__What the task asks__.
Please copy every record below exactly and leave out the pictures.

[[ Supplied material, beginning ]]

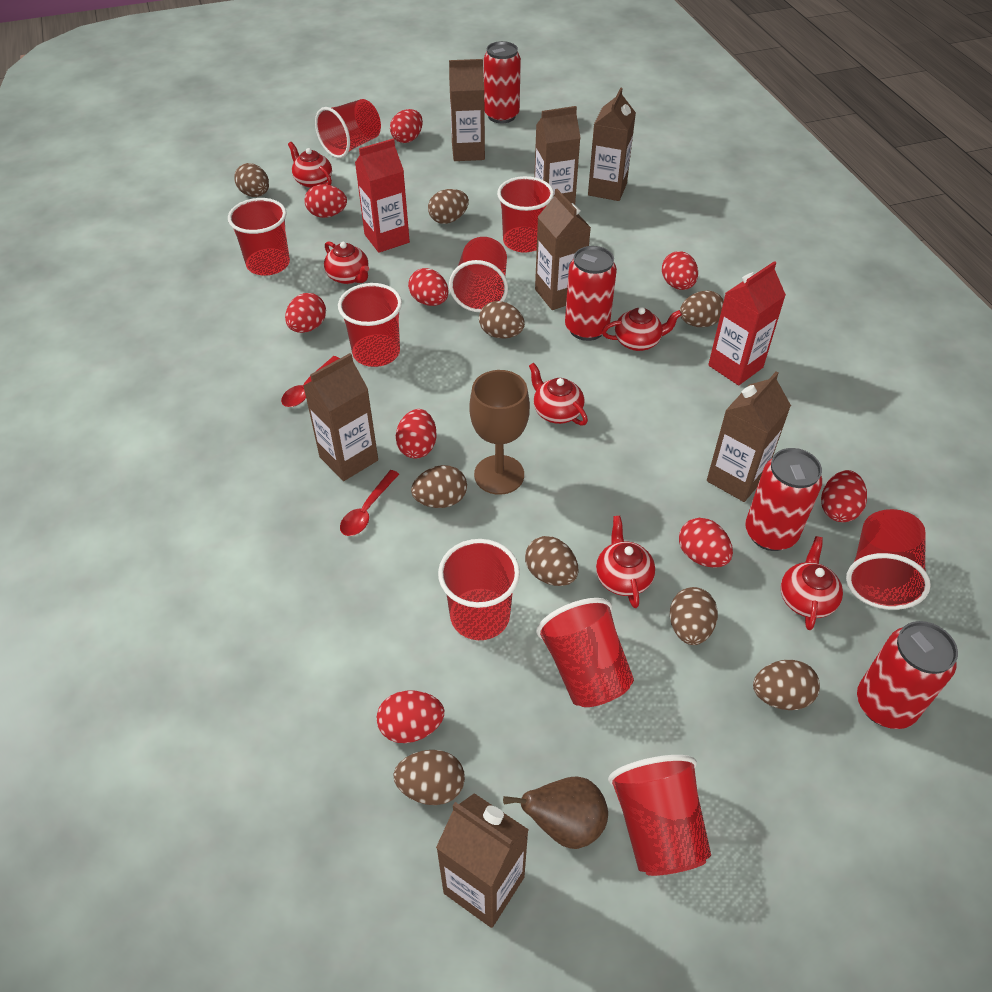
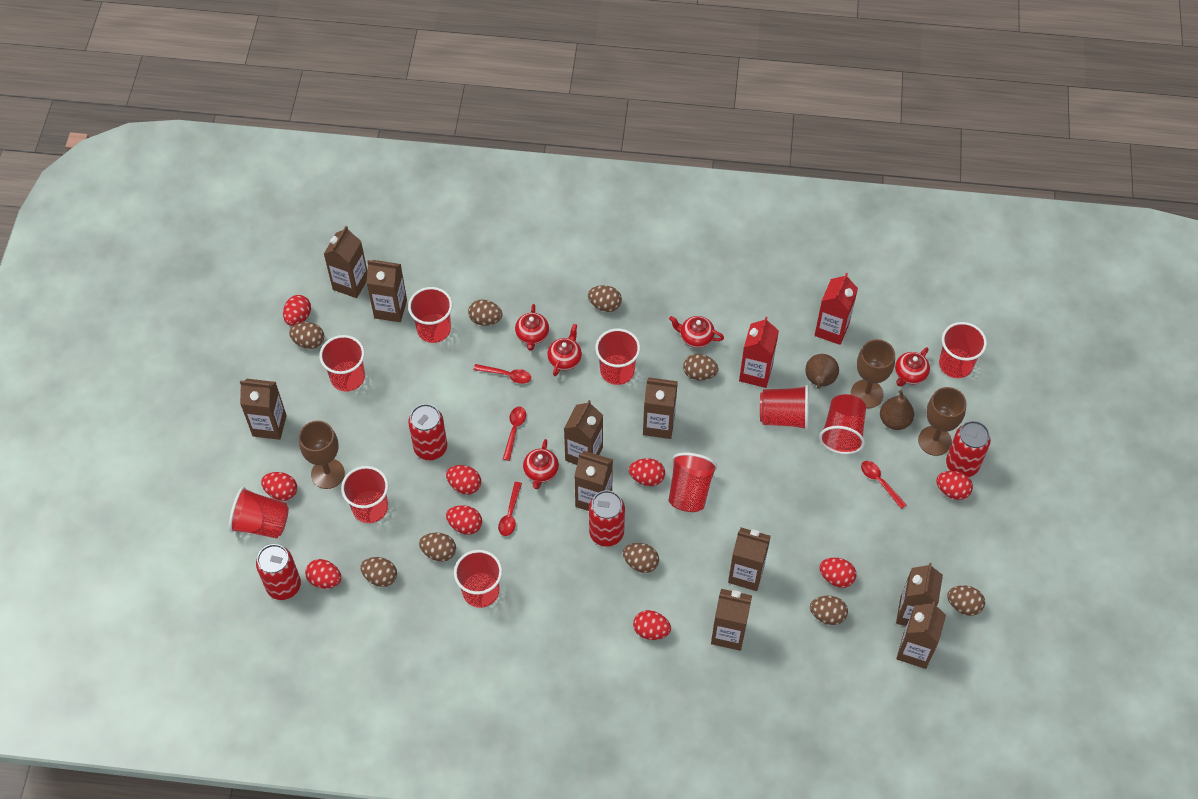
brown carton: 7 -> 10
brown goblet: 1 -> 3
brown pear: 1 -> 2
red cup: 9 -> 10
red spoon: 2 -> 4
red teapot: 6 -> 5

[[ Supplied material, end ]]

__Output of the task__.
brown carton: 7 -> 10
brown goblet: 1 -> 3
brown pear: 1 -> 2
red cup: 9 -> 10
red spoon: 2 -> 4
red teapot: 6 -> 5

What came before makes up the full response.